WORK ITEM: Print the data below exactly, but only the lines from the one containing "(200, 334) = (266, 467): orange" down to the one containing "(371, 151) = (404, 154): yellow", inclusive.

DATA SHOWN:
______________________________
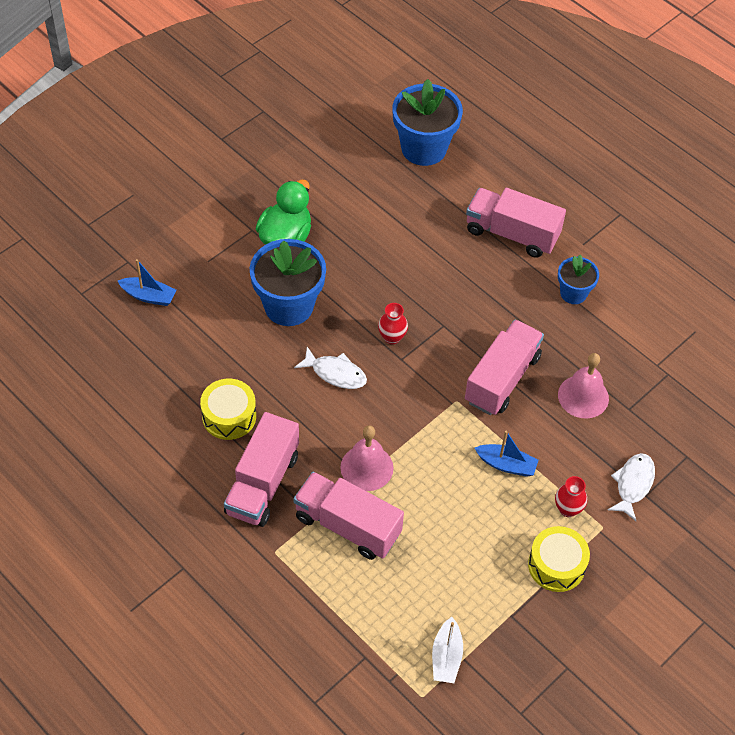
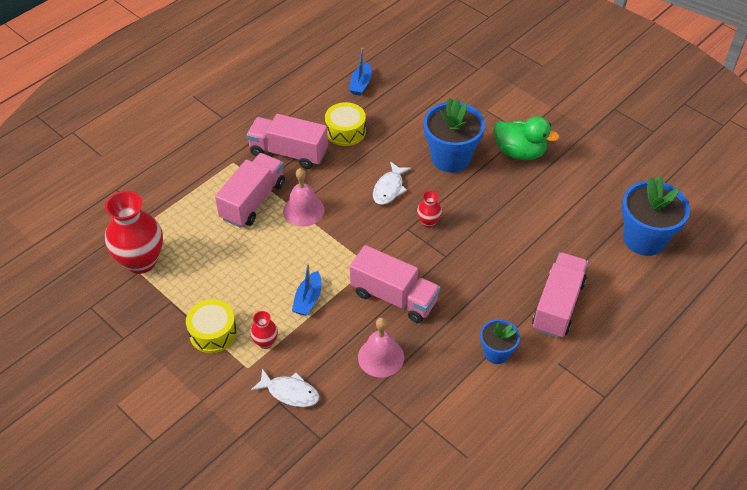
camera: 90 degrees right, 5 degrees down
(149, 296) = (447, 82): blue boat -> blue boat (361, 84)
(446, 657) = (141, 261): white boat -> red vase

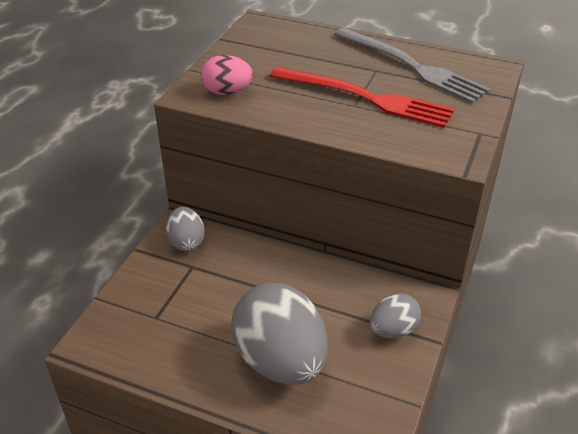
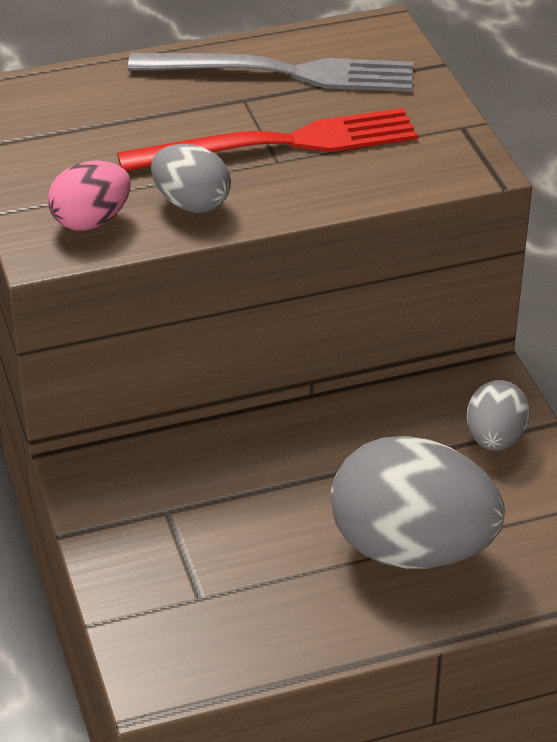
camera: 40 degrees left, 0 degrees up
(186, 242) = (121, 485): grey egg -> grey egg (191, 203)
______________________________
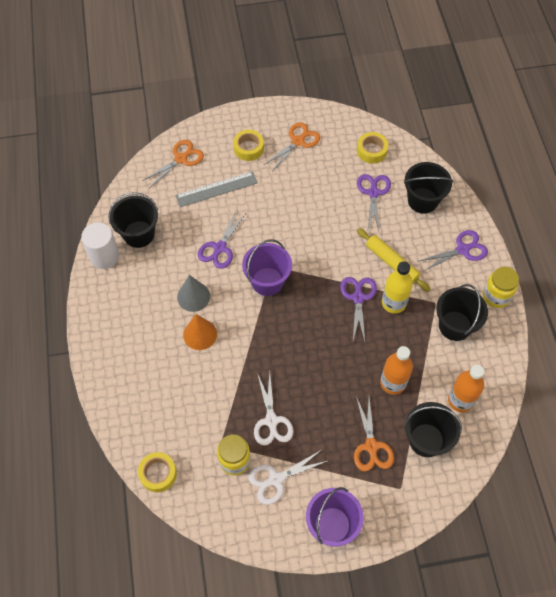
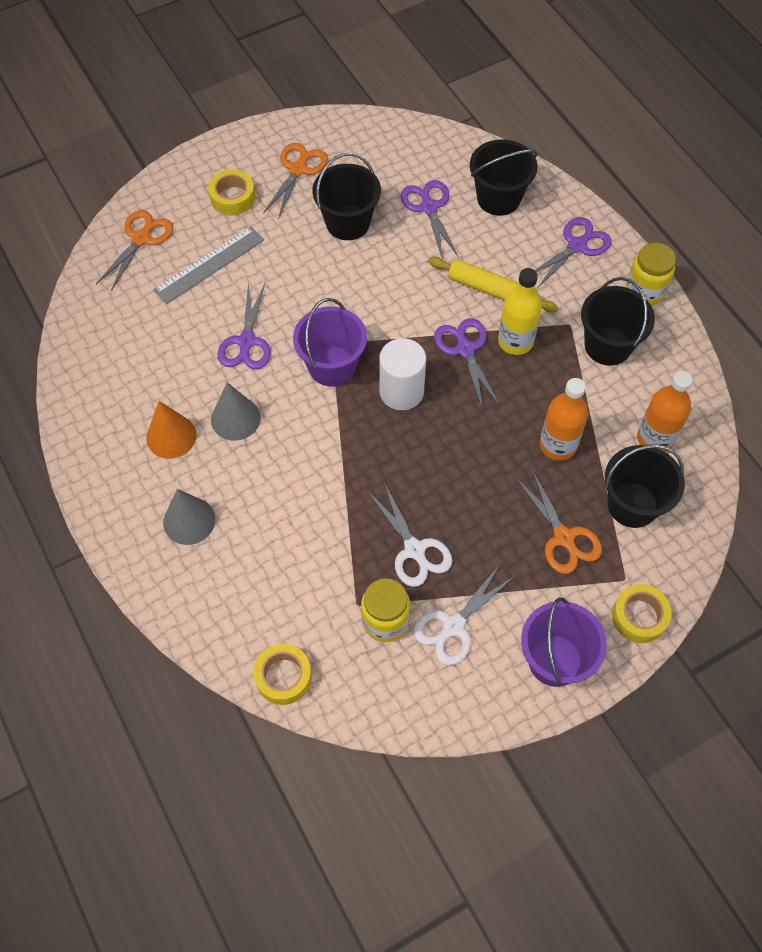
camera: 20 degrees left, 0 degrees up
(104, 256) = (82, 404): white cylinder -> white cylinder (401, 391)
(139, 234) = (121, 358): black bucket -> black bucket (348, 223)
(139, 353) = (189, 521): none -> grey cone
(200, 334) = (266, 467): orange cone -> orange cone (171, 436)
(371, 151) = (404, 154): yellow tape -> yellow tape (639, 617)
______________________________
THE COMPLETED TASK:
(200, 334) = (266, 467): orange cone -> orange cone (171, 436)
(371, 151) = (404, 154): yellow tape -> yellow tape (639, 617)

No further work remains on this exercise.